Data items:
•••

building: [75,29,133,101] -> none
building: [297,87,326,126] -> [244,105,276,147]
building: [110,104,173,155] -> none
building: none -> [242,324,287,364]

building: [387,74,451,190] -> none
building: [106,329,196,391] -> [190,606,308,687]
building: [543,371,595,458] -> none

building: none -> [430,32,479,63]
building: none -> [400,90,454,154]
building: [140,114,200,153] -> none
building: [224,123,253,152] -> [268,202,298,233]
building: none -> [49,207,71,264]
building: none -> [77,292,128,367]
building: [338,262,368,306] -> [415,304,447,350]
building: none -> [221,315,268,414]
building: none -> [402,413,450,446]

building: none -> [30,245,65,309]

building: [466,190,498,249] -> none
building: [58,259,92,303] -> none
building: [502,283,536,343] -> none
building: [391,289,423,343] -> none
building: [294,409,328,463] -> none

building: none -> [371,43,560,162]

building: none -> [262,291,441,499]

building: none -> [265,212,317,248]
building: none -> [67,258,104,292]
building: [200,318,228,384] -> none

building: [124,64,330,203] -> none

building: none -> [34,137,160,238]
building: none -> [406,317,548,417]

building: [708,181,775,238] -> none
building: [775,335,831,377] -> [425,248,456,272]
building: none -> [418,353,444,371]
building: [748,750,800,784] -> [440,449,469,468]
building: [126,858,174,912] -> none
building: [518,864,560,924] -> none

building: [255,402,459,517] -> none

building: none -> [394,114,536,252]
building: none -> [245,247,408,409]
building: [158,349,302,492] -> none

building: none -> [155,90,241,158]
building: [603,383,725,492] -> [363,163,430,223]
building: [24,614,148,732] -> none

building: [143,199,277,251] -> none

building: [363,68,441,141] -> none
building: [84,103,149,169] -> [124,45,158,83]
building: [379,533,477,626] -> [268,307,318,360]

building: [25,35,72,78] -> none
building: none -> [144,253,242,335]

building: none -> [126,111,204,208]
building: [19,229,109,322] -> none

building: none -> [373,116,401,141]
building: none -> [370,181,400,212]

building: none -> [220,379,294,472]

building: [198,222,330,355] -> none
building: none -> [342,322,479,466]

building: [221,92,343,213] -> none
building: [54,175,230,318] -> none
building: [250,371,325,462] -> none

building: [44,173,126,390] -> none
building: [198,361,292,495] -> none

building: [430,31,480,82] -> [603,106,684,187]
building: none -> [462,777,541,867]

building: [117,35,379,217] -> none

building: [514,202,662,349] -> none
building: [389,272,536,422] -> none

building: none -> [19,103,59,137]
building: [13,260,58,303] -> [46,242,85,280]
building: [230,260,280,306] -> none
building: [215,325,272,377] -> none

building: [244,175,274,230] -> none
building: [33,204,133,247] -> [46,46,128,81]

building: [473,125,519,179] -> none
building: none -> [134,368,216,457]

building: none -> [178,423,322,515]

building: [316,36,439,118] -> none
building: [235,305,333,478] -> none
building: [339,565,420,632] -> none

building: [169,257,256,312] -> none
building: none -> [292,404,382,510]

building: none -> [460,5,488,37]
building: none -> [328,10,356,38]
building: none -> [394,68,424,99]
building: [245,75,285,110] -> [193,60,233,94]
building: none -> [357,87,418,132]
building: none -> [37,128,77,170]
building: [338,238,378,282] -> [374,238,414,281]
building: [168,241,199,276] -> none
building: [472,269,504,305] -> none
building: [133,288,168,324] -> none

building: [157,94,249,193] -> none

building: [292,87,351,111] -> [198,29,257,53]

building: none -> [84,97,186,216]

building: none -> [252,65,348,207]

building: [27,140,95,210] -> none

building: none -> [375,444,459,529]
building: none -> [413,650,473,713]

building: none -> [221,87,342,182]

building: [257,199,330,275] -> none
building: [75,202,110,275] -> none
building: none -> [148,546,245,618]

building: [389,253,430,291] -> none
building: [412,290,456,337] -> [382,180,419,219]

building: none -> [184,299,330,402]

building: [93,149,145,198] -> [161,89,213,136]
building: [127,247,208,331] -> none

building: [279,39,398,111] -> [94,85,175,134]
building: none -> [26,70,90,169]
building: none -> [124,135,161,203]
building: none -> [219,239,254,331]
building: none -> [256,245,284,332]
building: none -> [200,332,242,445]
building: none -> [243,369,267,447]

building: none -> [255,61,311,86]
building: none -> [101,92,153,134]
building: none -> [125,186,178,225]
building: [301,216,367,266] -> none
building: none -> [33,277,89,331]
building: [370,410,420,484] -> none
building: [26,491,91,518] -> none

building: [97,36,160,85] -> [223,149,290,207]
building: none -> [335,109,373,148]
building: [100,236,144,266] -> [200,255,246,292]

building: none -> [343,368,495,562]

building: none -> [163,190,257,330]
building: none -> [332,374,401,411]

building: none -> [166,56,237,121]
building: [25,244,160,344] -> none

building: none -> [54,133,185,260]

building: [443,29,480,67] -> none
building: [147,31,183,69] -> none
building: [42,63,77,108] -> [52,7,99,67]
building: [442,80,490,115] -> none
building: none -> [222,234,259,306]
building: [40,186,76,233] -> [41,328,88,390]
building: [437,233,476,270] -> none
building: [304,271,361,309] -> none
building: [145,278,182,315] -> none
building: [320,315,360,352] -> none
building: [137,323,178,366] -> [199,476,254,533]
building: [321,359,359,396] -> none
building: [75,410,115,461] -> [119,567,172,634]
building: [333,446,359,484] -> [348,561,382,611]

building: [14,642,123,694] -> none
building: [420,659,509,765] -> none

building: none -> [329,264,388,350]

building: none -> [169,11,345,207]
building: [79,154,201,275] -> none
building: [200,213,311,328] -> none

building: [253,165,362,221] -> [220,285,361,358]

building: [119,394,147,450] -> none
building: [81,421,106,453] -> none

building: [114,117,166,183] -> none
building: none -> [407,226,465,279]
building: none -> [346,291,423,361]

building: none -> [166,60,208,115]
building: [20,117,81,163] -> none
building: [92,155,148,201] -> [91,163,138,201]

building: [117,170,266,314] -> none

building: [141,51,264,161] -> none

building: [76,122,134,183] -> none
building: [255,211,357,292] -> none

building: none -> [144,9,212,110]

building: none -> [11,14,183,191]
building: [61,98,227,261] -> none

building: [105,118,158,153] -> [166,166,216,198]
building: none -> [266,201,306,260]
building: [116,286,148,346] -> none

•••

WORK REQUIRED:
The lines above from the one with "building: [126,858,174,912] -> none" through the one with "building: none -> [178,423,322,515]" are to be duplicated exactly, ends included, with nothing added.

YOUR SOLUTION:
building: [126,858,174,912] -> none
building: [518,864,560,924] -> none

building: [255,402,459,517] -> none

building: none -> [394,114,536,252]
building: none -> [245,247,408,409]
building: [158,349,302,492] -> none

building: none -> [155,90,241,158]
building: [603,383,725,492] -> [363,163,430,223]
building: [24,614,148,732] -> none

building: [143,199,277,251] -> none

building: [363,68,441,141] -> none
building: [84,103,149,169] -> [124,45,158,83]
building: [379,533,477,626] -> [268,307,318,360]

building: [25,35,72,78] -> none
building: none -> [144,253,242,335]

building: none -> [126,111,204,208]
building: [19,229,109,322] -> none

building: none -> [373,116,401,141]
building: none -> [370,181,400,212]

building: none -> [220,379,294,472]

building: [198,222,330,355] -> none
building: none -> [342,322,479,466]

building: [221,92,343,213] -> none
building: [54,175,230,318] -> none
building: [250,371,325,462] -> none

building: [44,173,126,390] -> none
building: [198,361,292,495] -> none

building: [430,31,480,82] -> [603,106,684,187]
building: none -> [462,777,541,867]

building: [117,35,379,217] -> none

building: [514,202,662,349] -> none
building: [389,272,536,422] -> none

building: none -> [19,103,59,137]
building: [13,260,58,303] -> [46,242,85,280]
building: [230,260,280,306] -> none
building: [215,325,272,377] -> none

building: [244,175,274,230] -> none
building: [33,204,133,247] -> [46,46,128,81]

building: [473,125,519,179] -> none
building: none -> [134,368,216,457]

building: none -> [178,423,322,515]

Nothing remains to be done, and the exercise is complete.